BRIEF =>
Repeat each record exactly as written, and drop any images.

EXERCISE INPUTS =>
══════
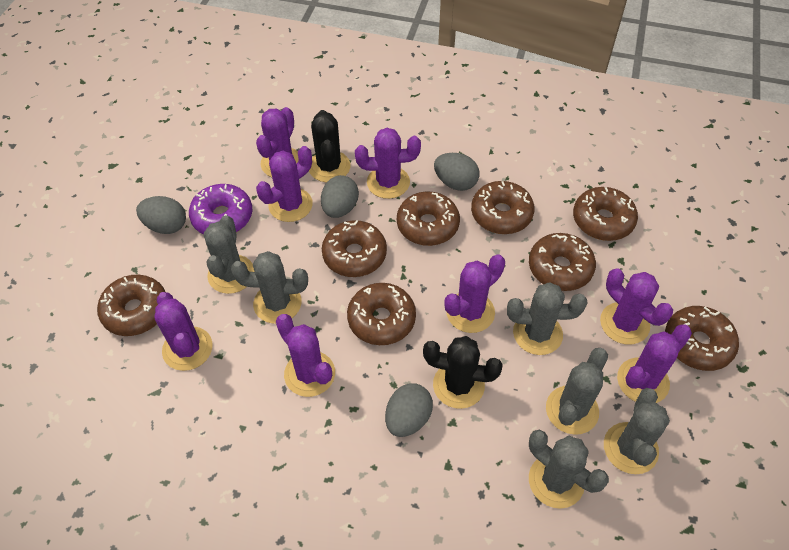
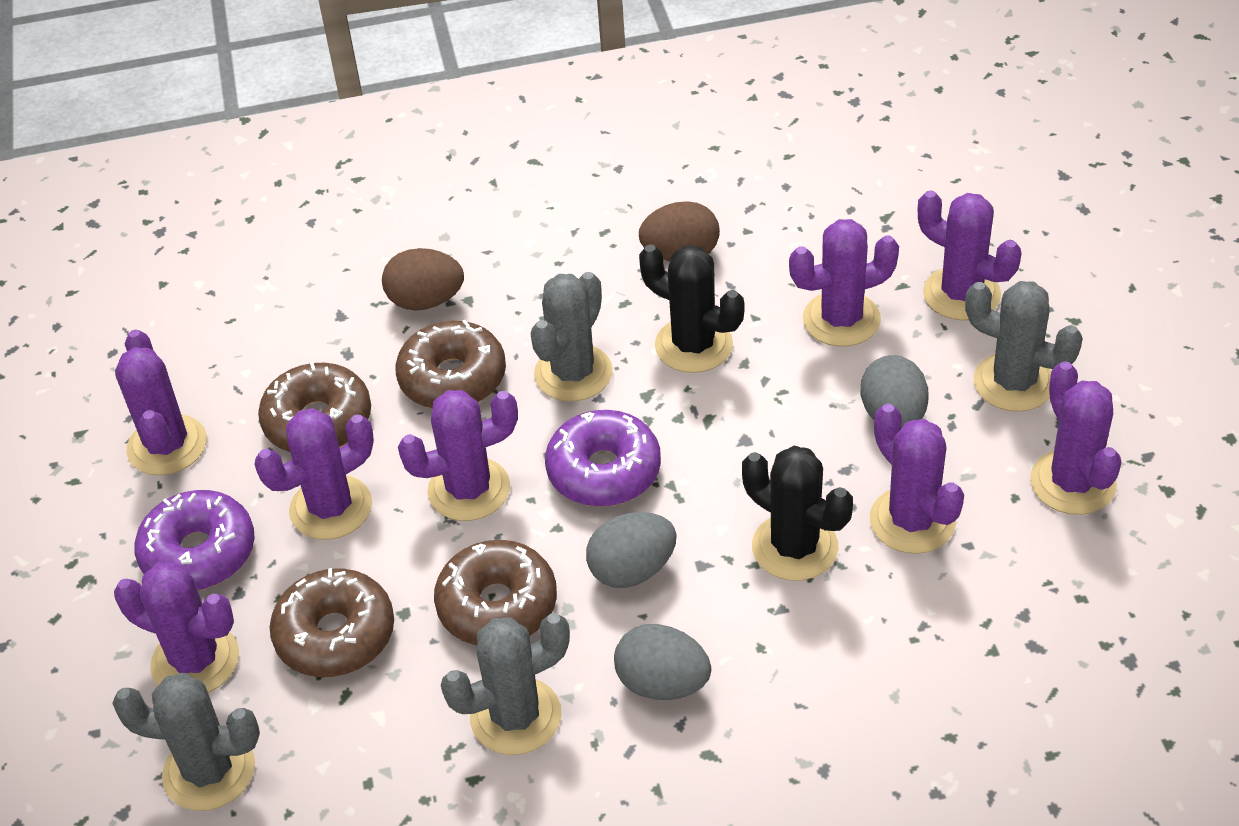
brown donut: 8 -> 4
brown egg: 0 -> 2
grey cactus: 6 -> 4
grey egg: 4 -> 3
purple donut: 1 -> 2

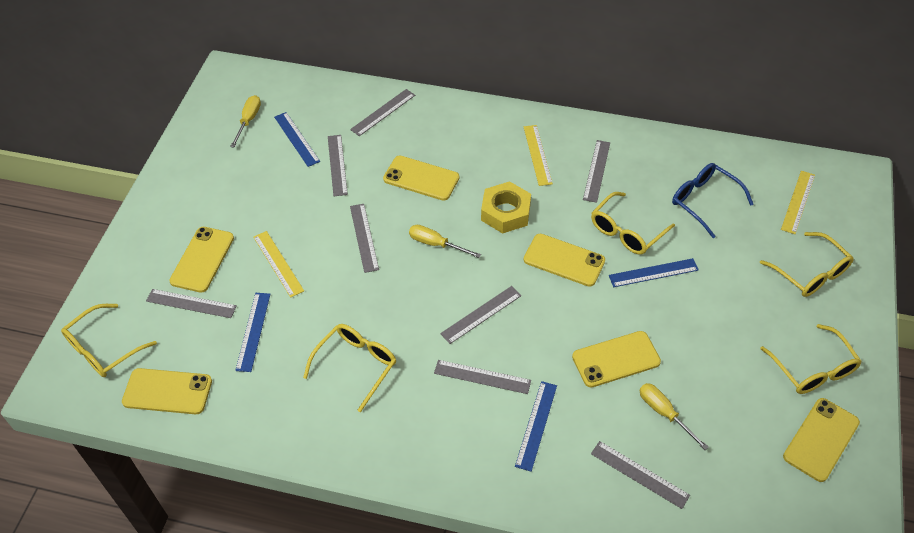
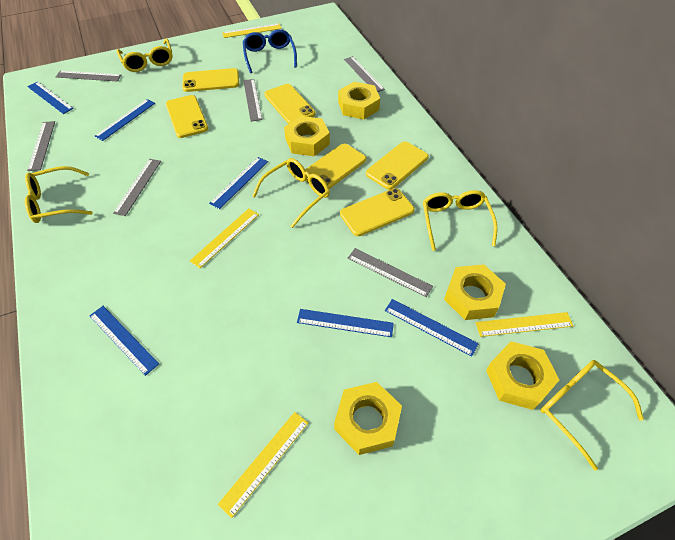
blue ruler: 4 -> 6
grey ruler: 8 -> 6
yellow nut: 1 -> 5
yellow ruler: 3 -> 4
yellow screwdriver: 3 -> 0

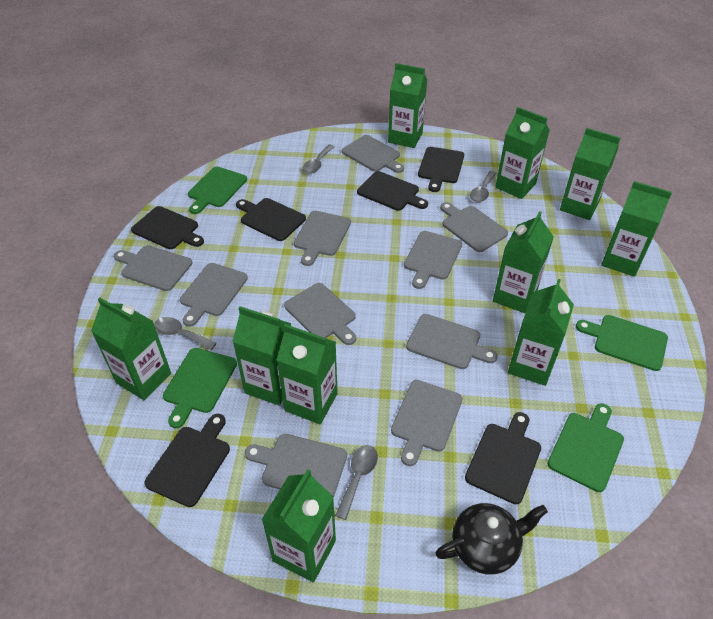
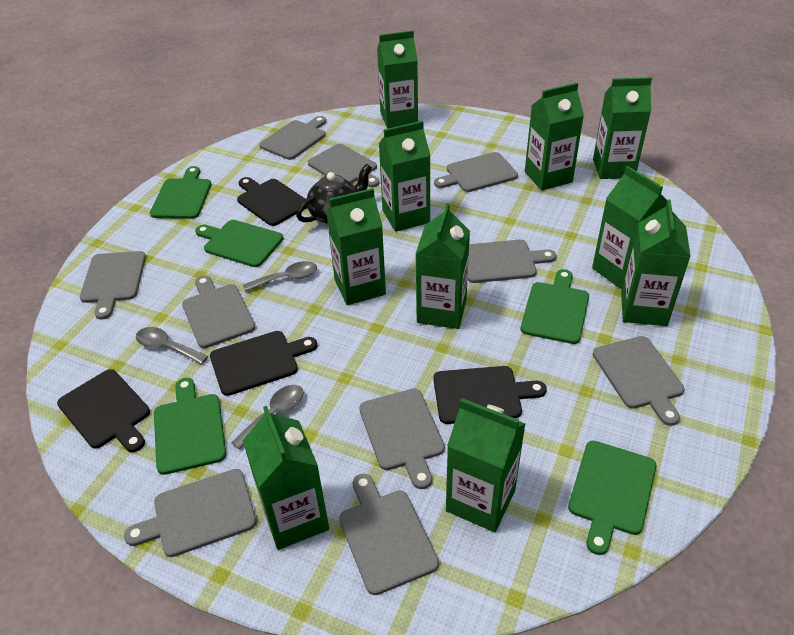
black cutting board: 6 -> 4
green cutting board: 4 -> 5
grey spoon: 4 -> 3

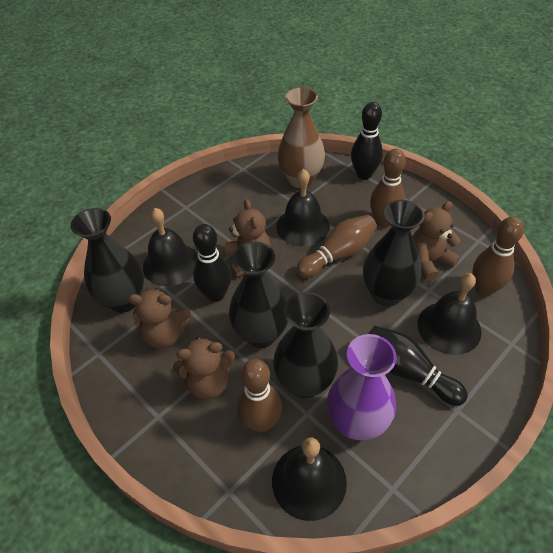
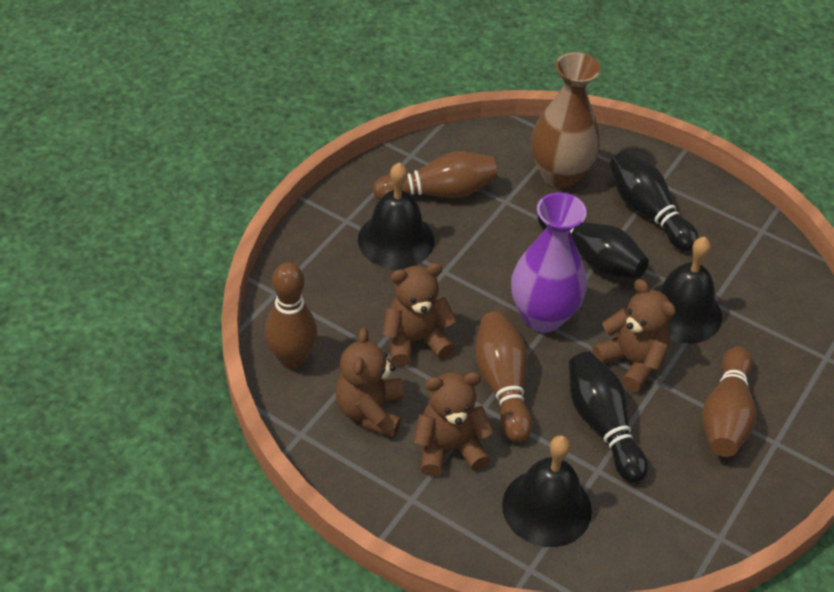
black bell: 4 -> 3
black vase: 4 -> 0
══════
OUTPUT FOR THIS EXERCISE =>
brown donut: 8 -> 4
brown egg: 0 -> 2
grey cactus: 6 -> 4
grey egg: 4 -> 3
purple donut: 1 -> 2

blue ruler: 4 -> 6
grey ruler: 8 -> 6
yellow nut: 1 -> 5
yellow ruler: 3 -> 4
yellow screwdriver: 3 -> 0

black cutting board: 6 -> 4
green cutting board: 4 -> 5
grey spoon: 4 -> 3

black bell: 4 -> 3
black vase: 4 -> 0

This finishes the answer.